▶ [Data for this task]
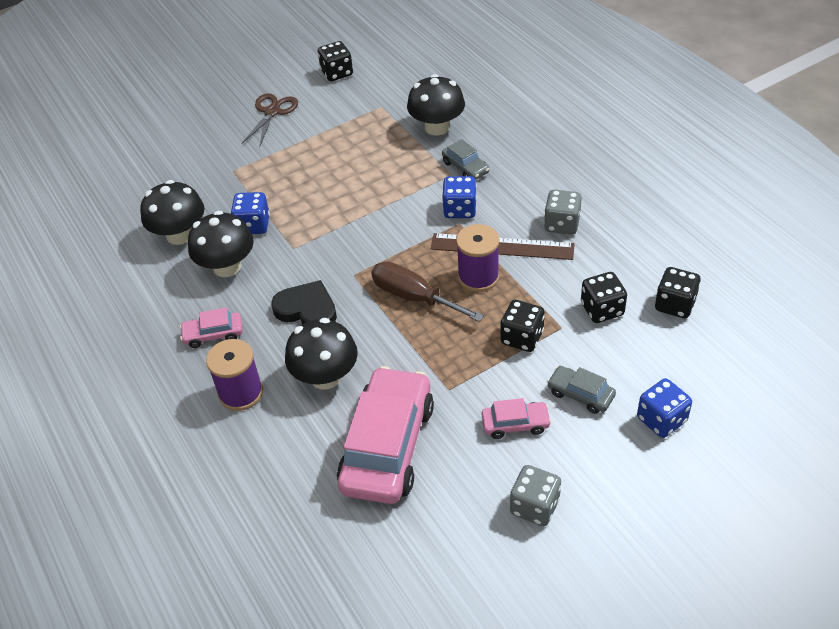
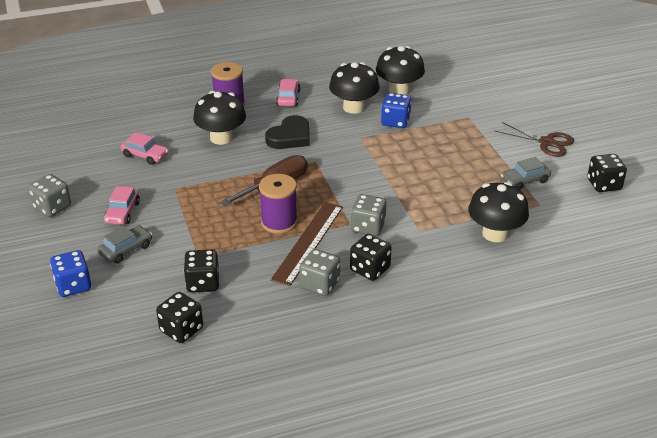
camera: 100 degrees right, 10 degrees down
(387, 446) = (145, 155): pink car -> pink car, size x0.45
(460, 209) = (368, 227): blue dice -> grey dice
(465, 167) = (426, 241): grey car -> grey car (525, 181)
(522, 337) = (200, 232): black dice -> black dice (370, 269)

* * *

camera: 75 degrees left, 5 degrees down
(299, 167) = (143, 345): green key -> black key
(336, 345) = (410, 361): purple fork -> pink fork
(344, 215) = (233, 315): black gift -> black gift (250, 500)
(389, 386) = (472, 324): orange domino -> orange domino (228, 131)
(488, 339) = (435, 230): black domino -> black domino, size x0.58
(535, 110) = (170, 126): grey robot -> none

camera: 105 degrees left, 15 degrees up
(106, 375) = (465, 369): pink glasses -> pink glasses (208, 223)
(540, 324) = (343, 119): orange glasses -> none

▶ [Task details]
How many of the lines in the material hold the word "size"? Give that number alone.

▶ [Answer to this exercise]
2